▸ What needs to be done: An exact transcription is needed of the lines below from the one with "camera: 20 degrees right, 5 degrees down" through the one with "red capsule [688,222,750,253]", with no other lines and no pictures.

▸ Listed entries:
══════
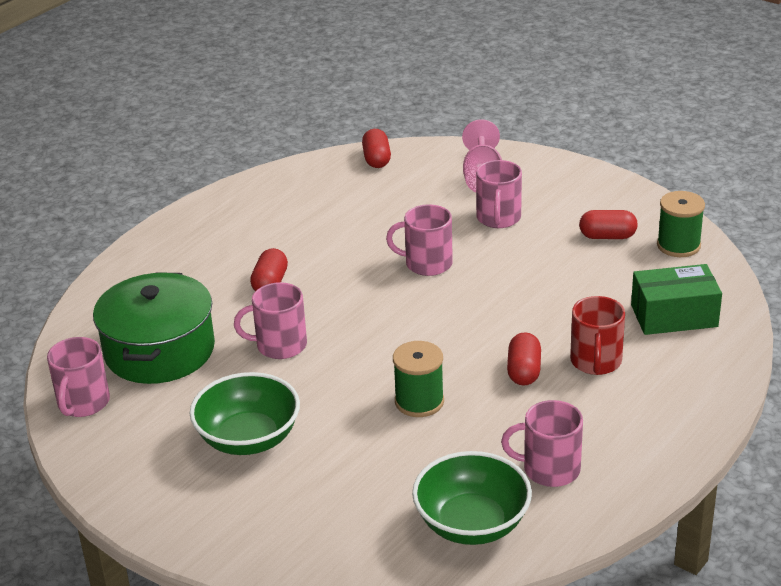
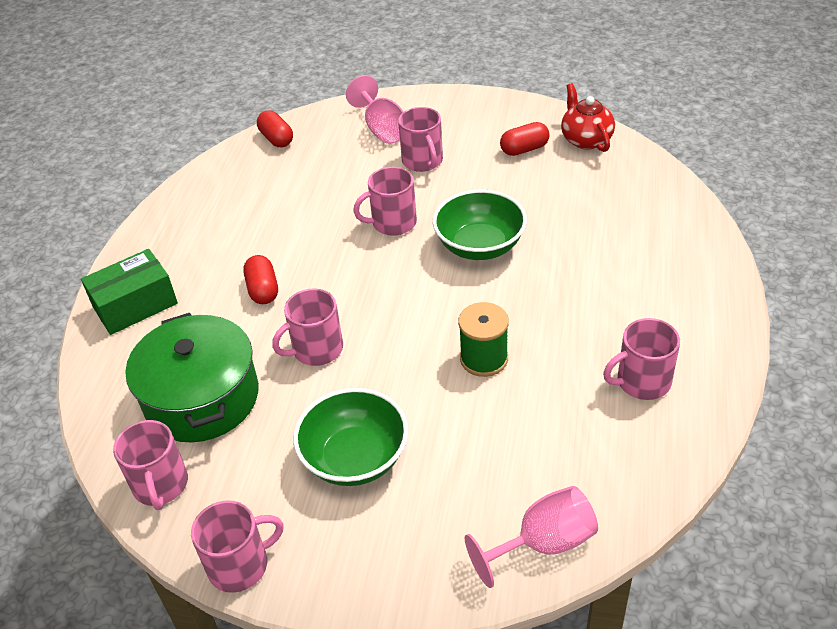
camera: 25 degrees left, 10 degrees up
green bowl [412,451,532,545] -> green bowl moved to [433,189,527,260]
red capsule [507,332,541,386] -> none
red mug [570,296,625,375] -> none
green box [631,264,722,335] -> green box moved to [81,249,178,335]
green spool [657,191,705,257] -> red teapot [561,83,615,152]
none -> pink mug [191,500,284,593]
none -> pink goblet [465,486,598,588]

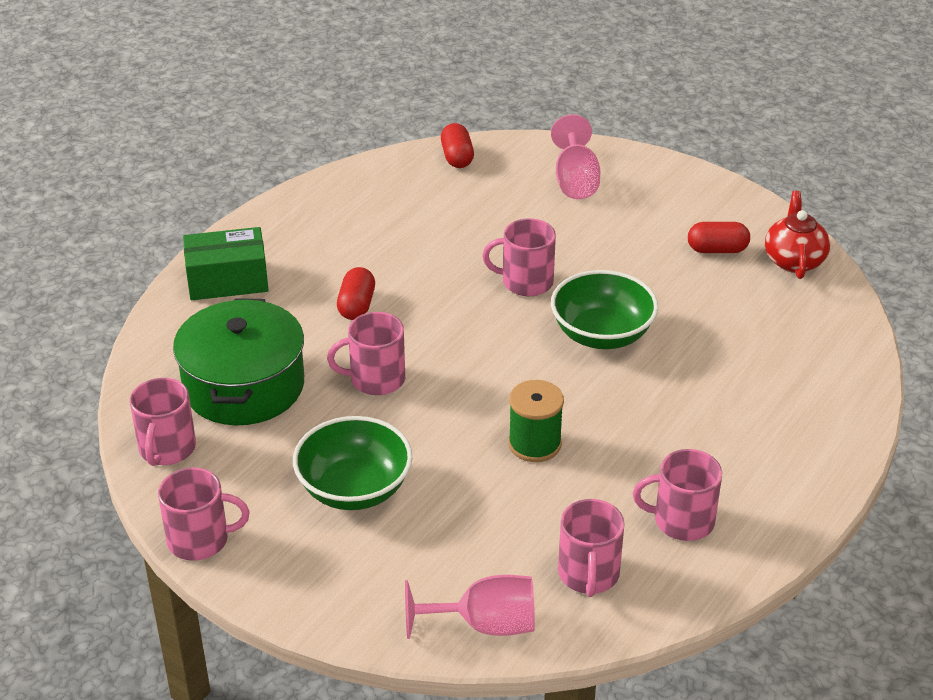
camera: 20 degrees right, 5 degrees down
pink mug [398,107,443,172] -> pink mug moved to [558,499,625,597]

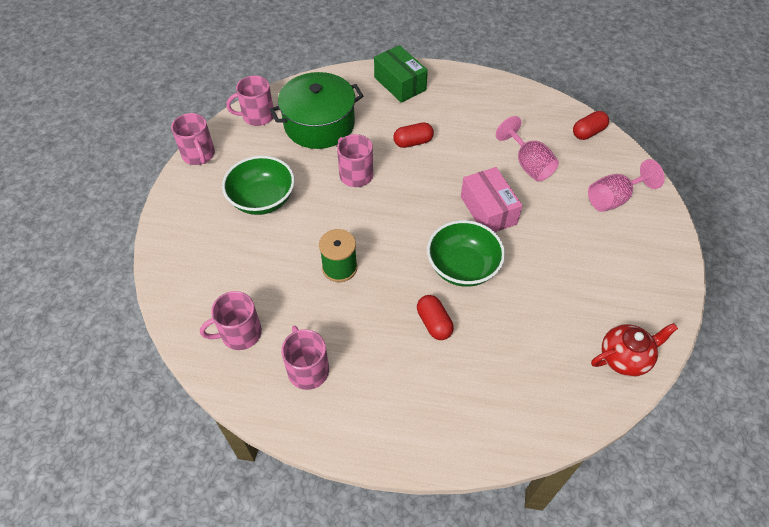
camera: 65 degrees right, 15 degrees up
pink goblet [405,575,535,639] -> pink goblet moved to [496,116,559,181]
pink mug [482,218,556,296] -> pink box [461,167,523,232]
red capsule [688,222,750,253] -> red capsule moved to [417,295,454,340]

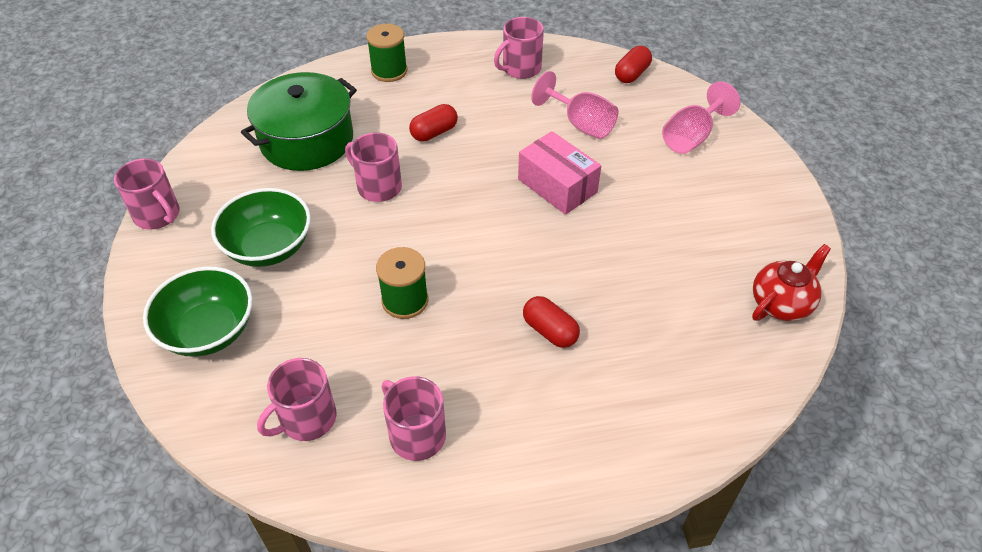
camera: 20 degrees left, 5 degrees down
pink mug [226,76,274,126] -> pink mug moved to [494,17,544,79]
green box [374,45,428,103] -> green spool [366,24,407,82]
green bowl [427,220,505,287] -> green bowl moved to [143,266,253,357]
══════
▸ Output:
camera: 20 degrees right, 5 degrees down
pink mug [398,107,443,172] -> pink mug moved to [558,499,625,597]

camera: 65 degrees right, 15 degrees up
pink goblet [405,575,535,639] -> pink goblet moved to [496,116,559,181]
pink mug [482,218,556,296] -> pink box [461,167,523,232]
red capsule [688,222,750,253] -> red capsule moved to [417,295,454,340]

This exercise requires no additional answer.